Exercise requirements = Look in the listing below for the line that has "black norimifun (no. 2 from left) => nothing", then return it and each following line up to and including the one with "white zopirizux (no. 2 from left), relocated", exactly and without pictures.

[Start of Attachment]

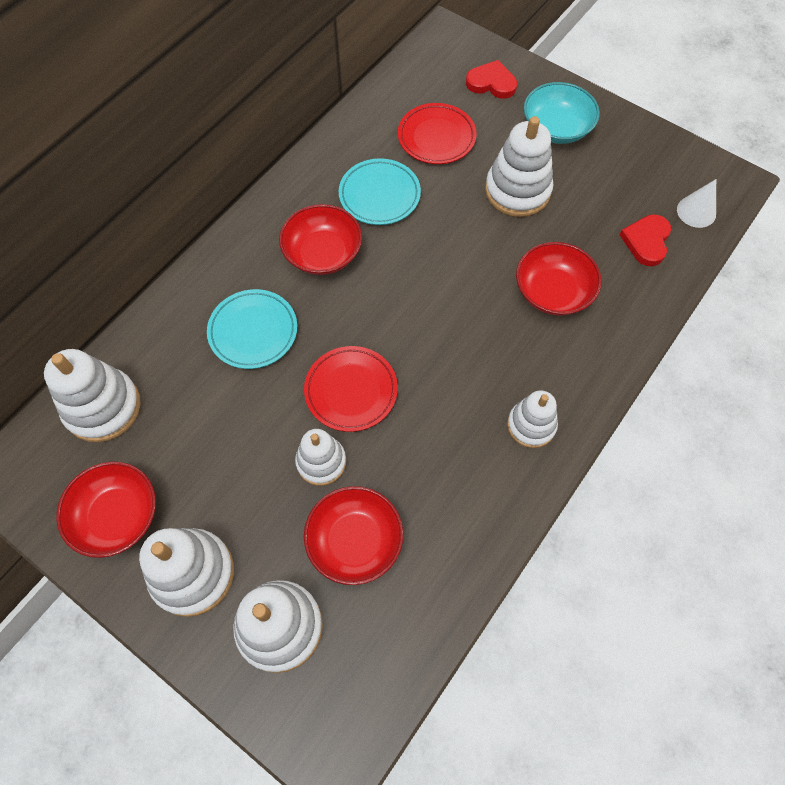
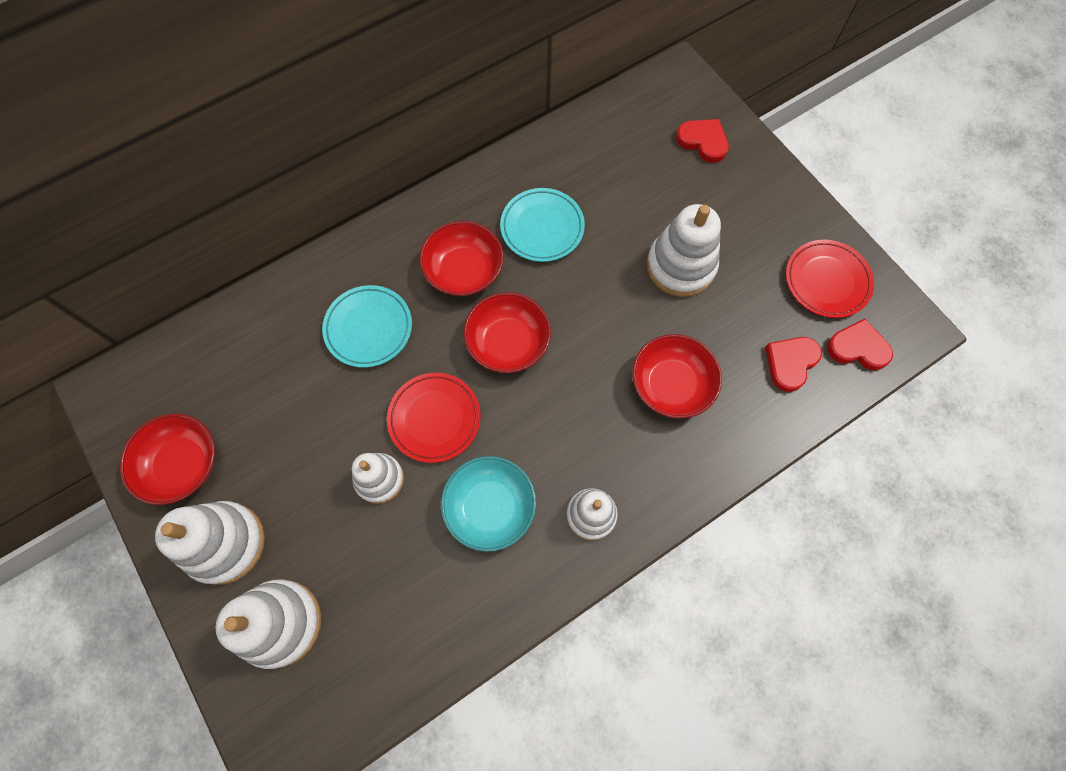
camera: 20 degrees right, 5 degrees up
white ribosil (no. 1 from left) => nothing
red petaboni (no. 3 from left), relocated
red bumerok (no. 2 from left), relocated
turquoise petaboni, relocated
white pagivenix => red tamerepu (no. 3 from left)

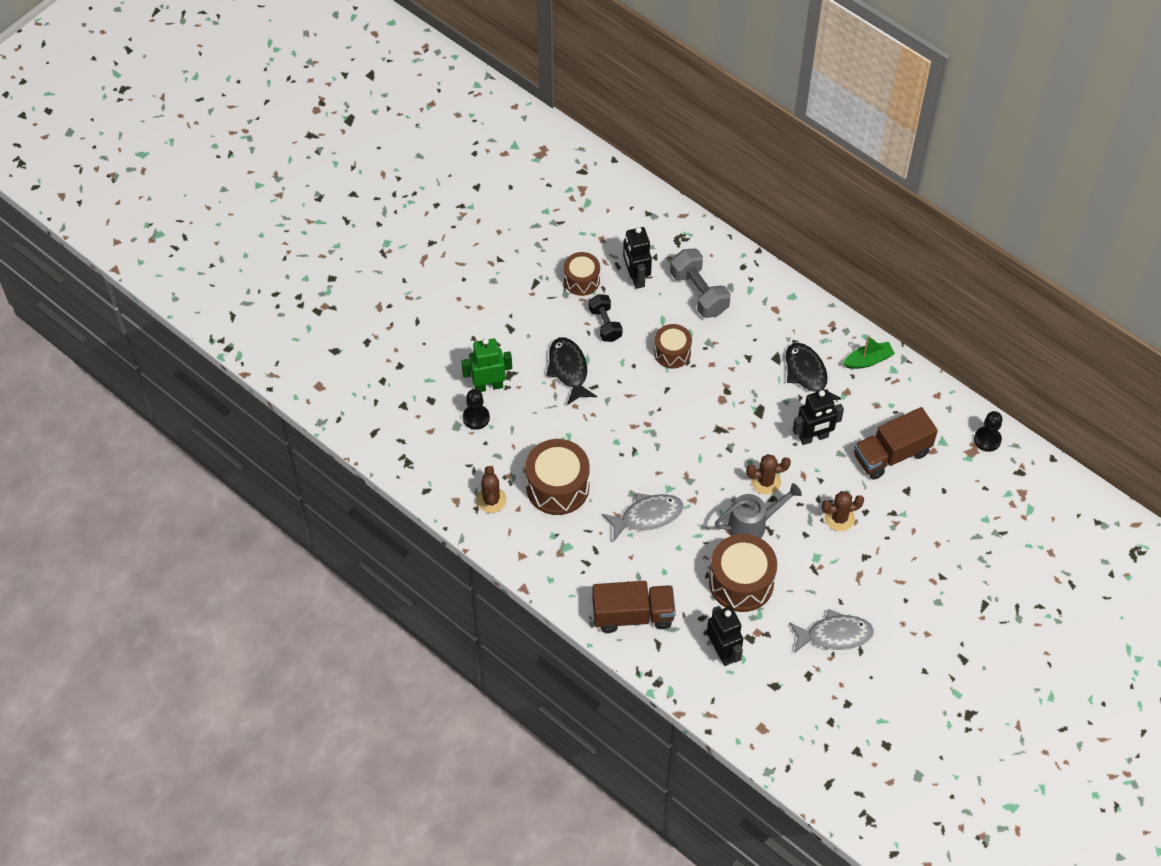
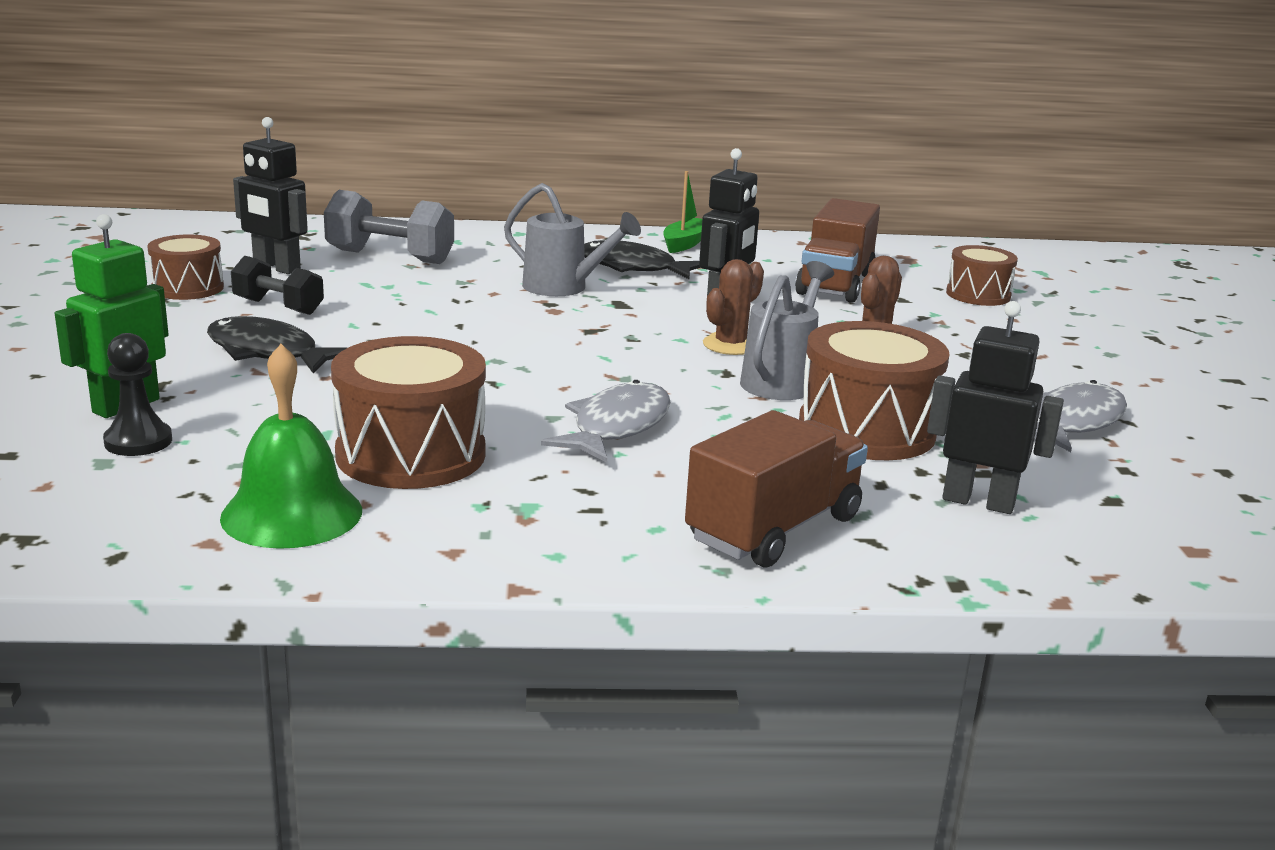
camera: 45 degrees left, 35 degrees down
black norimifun (no. 2 from left) => nothing
nothing => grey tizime (no. 1 from left)
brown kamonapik (no. 3 from left in the first image) => brown kamonapik (no. 4 from left), relocated
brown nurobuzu (no. 1 from left) => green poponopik

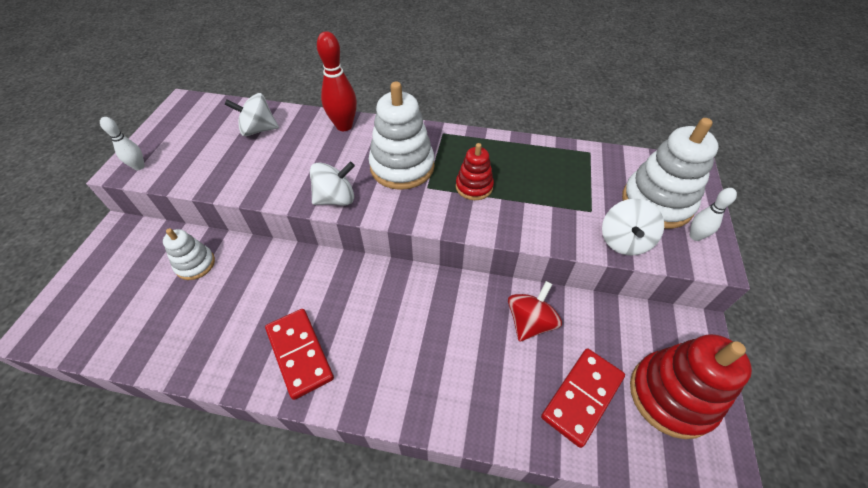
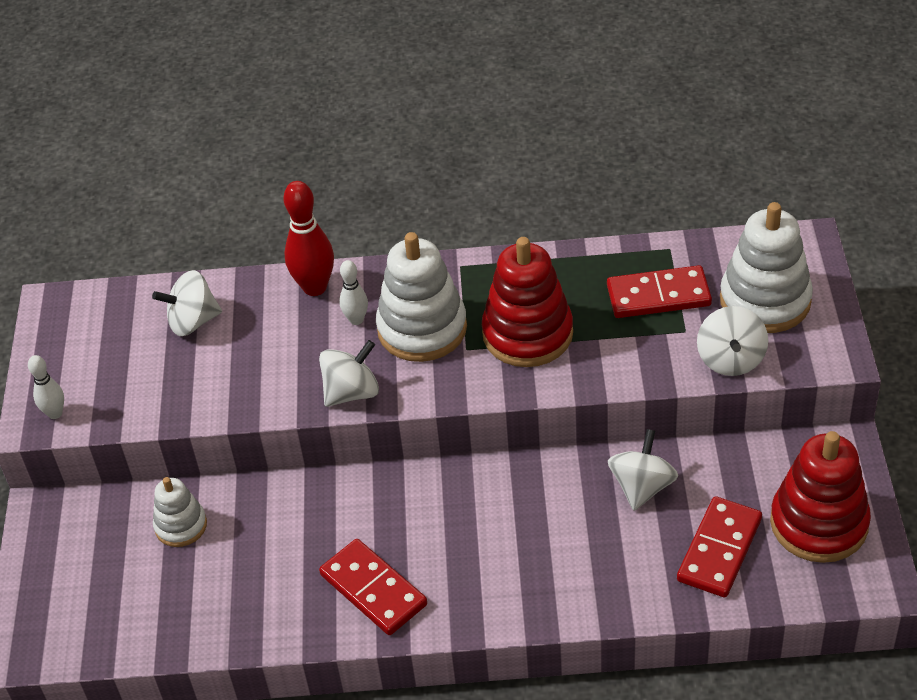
camera: 10 degrees left, 5 degrees down
nothing => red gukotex (no. 2 from left)
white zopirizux (no. 2 from left), relocated
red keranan => white keranan (no. 3 from left)
red ribosil (no. 1 from left), x1.78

[End of Attachment]

Reply =
black norimifun (no. 2 from left) => nothing
nothing => grey tizime (no. 1 from left)
brown kamonapik (no. 3 from left in the first image) => brown kamonapik (no. 4 from left), relocated
brown nurobuzu (no. 1 from left) => green poponopik

camera: 10 degrees left, 5 degrees down
nothing => red gukotex (no. 2 from left)
white zopirizux (no. 2 from left), relocated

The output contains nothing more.